[Records drawn from a dataset]
------------

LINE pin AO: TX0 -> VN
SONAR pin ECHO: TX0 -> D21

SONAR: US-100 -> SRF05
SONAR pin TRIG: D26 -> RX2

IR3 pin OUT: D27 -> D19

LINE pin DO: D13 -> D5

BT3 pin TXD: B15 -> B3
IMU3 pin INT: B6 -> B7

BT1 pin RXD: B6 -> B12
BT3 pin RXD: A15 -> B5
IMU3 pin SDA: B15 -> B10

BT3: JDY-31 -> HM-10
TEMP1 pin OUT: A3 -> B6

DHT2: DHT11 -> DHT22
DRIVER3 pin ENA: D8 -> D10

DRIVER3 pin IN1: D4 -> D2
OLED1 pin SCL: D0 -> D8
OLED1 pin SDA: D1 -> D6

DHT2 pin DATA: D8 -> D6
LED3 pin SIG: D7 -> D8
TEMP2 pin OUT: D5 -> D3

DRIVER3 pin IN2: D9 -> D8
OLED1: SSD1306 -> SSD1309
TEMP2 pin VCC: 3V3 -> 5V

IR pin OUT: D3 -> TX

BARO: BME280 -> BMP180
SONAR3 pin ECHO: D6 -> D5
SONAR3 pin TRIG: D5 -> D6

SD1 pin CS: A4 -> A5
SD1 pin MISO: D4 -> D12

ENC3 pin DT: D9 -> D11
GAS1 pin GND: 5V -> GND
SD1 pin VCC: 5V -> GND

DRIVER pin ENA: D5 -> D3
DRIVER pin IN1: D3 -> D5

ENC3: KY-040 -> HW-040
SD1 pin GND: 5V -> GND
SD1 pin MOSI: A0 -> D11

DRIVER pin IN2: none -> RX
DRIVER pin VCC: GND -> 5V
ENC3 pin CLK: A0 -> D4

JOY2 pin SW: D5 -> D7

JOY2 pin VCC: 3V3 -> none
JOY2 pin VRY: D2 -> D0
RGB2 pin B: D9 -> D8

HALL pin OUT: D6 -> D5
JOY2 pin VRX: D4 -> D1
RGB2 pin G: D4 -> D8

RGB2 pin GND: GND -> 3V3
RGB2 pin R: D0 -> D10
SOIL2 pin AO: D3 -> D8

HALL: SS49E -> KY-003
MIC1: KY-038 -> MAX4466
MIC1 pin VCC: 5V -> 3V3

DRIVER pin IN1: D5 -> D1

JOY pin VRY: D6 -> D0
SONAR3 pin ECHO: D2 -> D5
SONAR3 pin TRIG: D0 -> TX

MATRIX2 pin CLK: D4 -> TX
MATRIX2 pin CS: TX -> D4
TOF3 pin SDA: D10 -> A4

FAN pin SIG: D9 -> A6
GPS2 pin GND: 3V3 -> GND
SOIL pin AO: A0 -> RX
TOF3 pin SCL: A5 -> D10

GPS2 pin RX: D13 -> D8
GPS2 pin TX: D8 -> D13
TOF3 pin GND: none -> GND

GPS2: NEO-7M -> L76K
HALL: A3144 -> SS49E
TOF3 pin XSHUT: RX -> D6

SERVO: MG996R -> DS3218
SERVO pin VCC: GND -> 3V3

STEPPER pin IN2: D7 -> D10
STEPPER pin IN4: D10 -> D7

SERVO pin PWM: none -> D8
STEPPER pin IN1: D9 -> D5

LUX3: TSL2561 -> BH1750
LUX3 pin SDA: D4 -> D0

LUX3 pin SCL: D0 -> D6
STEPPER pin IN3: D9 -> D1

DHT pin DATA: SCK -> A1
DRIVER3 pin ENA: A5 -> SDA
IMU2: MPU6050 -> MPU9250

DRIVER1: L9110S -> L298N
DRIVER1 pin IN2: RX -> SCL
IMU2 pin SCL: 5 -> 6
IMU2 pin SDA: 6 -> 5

------------

What to produce: Nothing but an exact copy of the lines from the first one above through the line holding "FAN pin SIG: D9 -> A6" should be returned.

Problem solution:
LINE pin AO: TX0 -> VN
SONAR pin ECHO: TX0 -> D21

SONAR: US-100 -> SRF05
SONAR pin TRIG: D26 -> RX2

IR3 pin OUT: D27 -> D19

LINE pin DO: D13 -> D5

BT3 pin TXD: B15 -> B3
IMU3 pin INT: B6 -> B7

BT1 pin RXD: B6 -> B12
BT3 pin RXD: A15 -> B5
IMU3 pin SDA: B15 -> B10

BT3: JDY-31 -> HM-10
TEMP1 pin OUT: A3 -> B6

DHT2: DHT11 -> DHT22
DRIVER3 pin ENA: D8 -> D10

DRIVER3 pin IN1: D4 -> D2
OLED1 pin SCL: D0 -> D8
OLED1 pin SDA: D1 -> D6

DHT2 pin DATA: D8 -> D6
LED3 pin SIG: D7 -> D8
TEMP2 pin OUT: D5 -> D3

DRIVER3 pin IN2: D9 -> D8
OLED1: SSD1306 -> SSD1309
TEMP2 pin VCC: 3V3 -> 5V

IR pin OUT: D3 -> TX

BARO: BME280 -> BMP180
SONAR3 pin ECHO: D6 -> D5
SONAR3 pin TRIG: D5 -> D6

SD1 pin CS: A4 -> A5
SD1 pin MISO: D4 -> D12

ENC3 pin DT: D9 -> D11
GAS1 pin GND: 5V -> GND
SD1 pin VCC: 5V -> GND

DRIVER pin ENA: D5 -> D3
DRIVER pin IN1: D3 -> D5

ENC3: KY-040 -> HW-040
SD1 pin GND: 5V -> GND
SD1 pin MOSI: A0 -> D11

DRIVER pin IN2: none -> RX
DRIVER pin VCC: GND -> 5V
ENC3 pin CLK: A0 -> D4

JOY2 pin SW: D5 -> D7

JOY2 pin VCC: 3V3 -> none
JOY2 pin VRY: D2 -> D0
RGB2 pin B: D9 -> D8

HALL pin OUT: D6 -> D5
JOY2 pin VRX: D4 -> D1
RGB2 pin G: D4 -> D8

RGB2 pin GND: GND -> 3V3
RGB2 pin R: D0 -> D10
SOIL2 pin AO: D3 -> D8

HALL: SS49E -> KY-003
MIC1: KY-038 -> MAX4466
MIC1 pin VCC: 5V -> 3V3

DRIVER pin IN1: D5 -> D1

JOY pin VRY: D6 -> D0
SONAR3 pin ECHO: D2 -> D5
SONAR3 pin TRIG: D0 -> TX

MATRIX2 pin CLK: D4 -> TX
MATRIX2 pin CS: TX -> D4
TOF3 pin SDA: D10 -> A4

FAN pin SIG: D9 -> A6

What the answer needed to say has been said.